EXERCISE INPUTS —
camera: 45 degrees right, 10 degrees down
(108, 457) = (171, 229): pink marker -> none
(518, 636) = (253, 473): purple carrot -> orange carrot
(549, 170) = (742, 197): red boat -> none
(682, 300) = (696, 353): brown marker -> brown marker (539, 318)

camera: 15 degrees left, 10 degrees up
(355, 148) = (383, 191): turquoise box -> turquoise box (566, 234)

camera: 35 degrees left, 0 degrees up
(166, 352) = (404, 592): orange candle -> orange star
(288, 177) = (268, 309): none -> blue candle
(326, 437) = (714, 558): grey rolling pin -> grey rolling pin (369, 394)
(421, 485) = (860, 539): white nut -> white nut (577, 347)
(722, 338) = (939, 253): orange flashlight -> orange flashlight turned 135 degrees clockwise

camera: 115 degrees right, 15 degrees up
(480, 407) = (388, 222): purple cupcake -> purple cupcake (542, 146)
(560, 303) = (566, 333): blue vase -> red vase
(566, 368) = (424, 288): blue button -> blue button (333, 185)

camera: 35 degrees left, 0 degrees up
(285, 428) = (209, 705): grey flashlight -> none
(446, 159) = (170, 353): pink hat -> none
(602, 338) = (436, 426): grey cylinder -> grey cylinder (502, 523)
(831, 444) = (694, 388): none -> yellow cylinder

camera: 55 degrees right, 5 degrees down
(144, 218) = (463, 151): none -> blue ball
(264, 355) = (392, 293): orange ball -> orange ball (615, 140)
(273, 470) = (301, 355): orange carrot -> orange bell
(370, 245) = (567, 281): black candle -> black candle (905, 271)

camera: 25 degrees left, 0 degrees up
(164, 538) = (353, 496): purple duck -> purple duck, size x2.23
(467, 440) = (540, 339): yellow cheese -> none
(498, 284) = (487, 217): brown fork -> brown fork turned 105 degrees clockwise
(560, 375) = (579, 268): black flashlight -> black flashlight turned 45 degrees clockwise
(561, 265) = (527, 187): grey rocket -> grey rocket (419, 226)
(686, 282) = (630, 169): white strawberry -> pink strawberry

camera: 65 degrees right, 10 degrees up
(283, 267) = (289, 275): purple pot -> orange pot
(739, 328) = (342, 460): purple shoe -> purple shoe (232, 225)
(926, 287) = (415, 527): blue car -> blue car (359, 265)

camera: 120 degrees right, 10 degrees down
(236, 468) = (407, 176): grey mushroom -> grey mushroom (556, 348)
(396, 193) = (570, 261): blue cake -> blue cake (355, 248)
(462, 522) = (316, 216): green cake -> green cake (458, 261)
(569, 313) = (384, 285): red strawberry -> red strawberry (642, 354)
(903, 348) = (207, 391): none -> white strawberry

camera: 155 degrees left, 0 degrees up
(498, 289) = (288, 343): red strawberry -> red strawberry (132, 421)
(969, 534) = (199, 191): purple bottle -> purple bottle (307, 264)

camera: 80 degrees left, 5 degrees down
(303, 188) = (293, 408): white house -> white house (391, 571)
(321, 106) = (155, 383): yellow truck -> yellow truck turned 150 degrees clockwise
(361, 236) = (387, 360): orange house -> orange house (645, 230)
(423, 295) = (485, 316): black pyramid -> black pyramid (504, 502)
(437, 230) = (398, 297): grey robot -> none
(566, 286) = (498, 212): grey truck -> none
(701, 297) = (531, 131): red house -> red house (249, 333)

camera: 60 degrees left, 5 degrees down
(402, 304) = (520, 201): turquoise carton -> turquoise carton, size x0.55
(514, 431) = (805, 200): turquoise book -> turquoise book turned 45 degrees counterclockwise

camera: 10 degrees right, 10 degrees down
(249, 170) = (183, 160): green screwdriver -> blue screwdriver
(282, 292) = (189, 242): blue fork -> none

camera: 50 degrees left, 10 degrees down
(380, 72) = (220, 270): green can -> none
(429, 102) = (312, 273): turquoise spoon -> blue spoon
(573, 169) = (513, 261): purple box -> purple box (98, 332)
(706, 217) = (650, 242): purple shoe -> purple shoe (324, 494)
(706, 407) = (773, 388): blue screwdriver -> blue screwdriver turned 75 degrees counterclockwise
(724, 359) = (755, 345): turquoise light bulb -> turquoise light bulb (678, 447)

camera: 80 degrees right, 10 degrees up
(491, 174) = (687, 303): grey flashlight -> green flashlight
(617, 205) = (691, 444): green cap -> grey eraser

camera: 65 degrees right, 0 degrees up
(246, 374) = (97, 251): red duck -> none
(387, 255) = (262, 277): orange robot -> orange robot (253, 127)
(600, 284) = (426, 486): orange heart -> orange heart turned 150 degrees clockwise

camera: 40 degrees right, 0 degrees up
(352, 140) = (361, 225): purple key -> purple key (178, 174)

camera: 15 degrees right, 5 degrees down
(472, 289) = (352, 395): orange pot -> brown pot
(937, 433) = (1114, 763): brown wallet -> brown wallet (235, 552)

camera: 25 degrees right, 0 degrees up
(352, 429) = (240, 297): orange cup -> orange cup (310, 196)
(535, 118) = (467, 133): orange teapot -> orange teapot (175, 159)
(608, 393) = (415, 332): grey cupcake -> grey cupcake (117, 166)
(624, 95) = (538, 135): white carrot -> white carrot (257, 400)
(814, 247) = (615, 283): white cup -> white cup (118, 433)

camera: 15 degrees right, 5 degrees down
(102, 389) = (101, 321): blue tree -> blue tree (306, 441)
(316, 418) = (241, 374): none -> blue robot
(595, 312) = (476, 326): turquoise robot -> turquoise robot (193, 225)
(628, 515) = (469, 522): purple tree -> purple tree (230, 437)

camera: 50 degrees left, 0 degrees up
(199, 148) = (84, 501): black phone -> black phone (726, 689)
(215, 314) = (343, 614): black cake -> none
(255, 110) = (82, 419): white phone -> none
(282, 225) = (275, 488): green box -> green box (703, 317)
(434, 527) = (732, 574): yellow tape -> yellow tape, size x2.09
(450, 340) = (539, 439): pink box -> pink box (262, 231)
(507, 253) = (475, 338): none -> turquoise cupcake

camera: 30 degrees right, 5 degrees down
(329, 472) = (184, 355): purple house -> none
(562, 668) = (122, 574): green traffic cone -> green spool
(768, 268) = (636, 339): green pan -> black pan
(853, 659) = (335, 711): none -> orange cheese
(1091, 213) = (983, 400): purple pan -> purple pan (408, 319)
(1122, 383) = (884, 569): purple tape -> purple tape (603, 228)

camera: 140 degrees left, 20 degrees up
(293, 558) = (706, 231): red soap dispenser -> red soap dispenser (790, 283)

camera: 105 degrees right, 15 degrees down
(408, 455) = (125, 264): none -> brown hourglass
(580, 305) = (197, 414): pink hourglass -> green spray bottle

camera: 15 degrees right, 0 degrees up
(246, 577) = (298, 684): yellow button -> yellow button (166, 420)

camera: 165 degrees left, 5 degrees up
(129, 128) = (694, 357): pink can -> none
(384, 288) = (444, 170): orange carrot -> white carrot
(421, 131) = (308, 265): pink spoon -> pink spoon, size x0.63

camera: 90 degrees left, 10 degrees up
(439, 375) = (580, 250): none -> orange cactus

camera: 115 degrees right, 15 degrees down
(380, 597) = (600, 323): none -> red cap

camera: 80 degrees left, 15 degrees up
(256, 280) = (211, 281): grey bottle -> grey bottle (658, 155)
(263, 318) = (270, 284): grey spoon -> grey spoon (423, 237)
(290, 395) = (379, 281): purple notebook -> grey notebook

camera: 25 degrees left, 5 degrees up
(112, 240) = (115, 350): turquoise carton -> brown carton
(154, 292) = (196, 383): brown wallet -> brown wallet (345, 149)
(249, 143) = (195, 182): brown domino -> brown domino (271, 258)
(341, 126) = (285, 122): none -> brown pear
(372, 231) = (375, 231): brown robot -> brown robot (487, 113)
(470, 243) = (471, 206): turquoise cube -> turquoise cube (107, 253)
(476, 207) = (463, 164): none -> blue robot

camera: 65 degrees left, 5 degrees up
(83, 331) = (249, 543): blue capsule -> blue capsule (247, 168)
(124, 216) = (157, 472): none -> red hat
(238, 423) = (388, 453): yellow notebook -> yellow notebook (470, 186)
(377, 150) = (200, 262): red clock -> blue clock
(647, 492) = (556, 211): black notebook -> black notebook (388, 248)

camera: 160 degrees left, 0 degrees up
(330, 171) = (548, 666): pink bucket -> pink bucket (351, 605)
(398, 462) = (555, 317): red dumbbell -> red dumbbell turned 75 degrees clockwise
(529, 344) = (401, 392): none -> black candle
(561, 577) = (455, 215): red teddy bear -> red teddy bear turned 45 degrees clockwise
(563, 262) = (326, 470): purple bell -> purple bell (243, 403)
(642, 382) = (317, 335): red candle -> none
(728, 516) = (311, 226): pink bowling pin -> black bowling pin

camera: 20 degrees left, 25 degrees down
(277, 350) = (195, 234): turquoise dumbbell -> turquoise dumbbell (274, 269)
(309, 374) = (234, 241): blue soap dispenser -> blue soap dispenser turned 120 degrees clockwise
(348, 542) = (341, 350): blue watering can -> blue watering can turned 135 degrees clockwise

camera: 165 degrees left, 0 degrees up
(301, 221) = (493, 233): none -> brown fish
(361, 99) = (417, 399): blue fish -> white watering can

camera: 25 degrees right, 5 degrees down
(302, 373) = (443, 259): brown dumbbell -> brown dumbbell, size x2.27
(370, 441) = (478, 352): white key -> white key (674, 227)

WHAT IS EXPECTED —
The expected answer is an exact copy of the lines above, beginning at the line with "(238, 423) = (388, 453): yellow" and ending at the line with "(302, 373) = (443, 259): brown", with both ends in.

ANSWER FOR THE TASK —
(238, 423) = (388, 453): yellow notebook -> yellow notebook (470, 186)
(377, 150) = (200, 262): red clock -> blue clock
(647, 492) = (556, 211): black notebook -> black notebook (388, 248)

camera: 160 degrees left, 0 degrees up
(330, 171) = (548, 666): pink bucket -> pink bucket (351, 605)
(398, 462) = (555, 317): red dumbbell -> red dumbbell turned 75 degrees clockwise
(529, 344) = (401, 392): none -> black candle
(561, 577) = (455, 215): red teddy bear -> red teddy bear turned 45 degrees clockwise
(563, 262) = (326, 470): purple bell -> purple bell (243, 403)
(642, 382) = (317, 335): red candle -> none
(728, 516) = (311, 226): pink bowling pin -> black bowling pin

camera: 20 degrees left, 25 degrees down
(277, 350) = (195, 234): turquoise dumbbell -> turquoise dumbbell (274, 269)
(309, 374) = (234, 241): blue soap dispenser -> blue soap dispenser turned 120 degrees clockwise
(348, 542) = (341, 350): blue watering can -> blue watering can turned 135 degrees clockwise

camera: 165 degrees left, 0 degrees up
(301, 221) = (493, 233): none -> brown fish
(361, 99) = (417, 399): blue fish -> white watering can

camera: 25 degrees right, 5 degrees down
(302, 373) = (443, 259): brown dumbbell -> brown dumbbell, size x2.27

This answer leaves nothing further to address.